▶ _CHALLENGE_: Retype the stretch of lines from the one containing "You are standing" through the one containing "The green leafy fern at upper center is closer", keeping both end lines and nothing else.

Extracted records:

Start

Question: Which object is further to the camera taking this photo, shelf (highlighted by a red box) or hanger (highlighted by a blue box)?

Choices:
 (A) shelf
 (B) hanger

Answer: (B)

End
Start

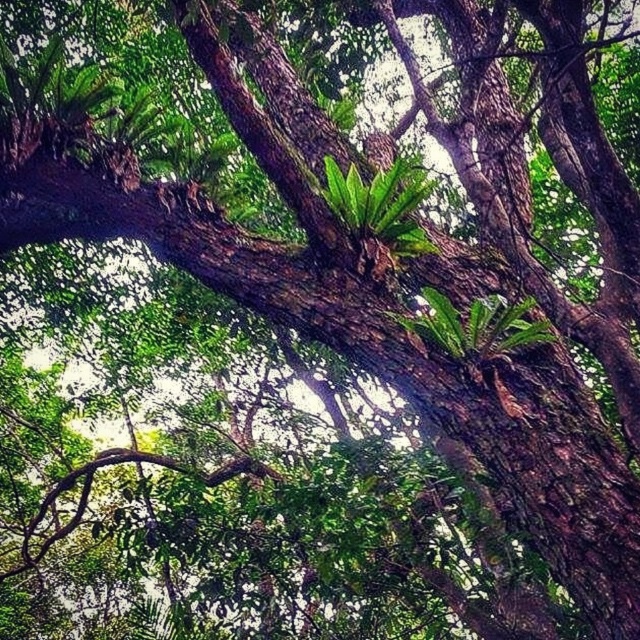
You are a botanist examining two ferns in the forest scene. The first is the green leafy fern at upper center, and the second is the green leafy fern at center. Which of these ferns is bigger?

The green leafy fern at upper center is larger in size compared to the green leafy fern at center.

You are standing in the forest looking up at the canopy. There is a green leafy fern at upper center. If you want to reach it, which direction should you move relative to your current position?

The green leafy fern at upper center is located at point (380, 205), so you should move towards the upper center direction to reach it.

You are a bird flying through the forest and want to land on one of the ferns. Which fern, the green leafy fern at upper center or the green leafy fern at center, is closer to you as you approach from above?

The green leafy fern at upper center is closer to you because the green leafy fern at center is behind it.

End

▶ _RESPONSE_:
You are standing in the forest looking up at the canopy. There is a green leafy fern at upper center. If you want to reach it, which direction should you move relative to your current position?

The green leafy fern at upper center is located at point (380, 205), so you should move towards the upper center direction to reach it.

You are a bird flying through the forest and want to land on one of the ferns. Which fern, the green leafy fern at upper center or the green leafy fern at center, is closer to you as you approach from above?

The green leafy fern at upper center is closer to you because the green leafy fern at center is behind it.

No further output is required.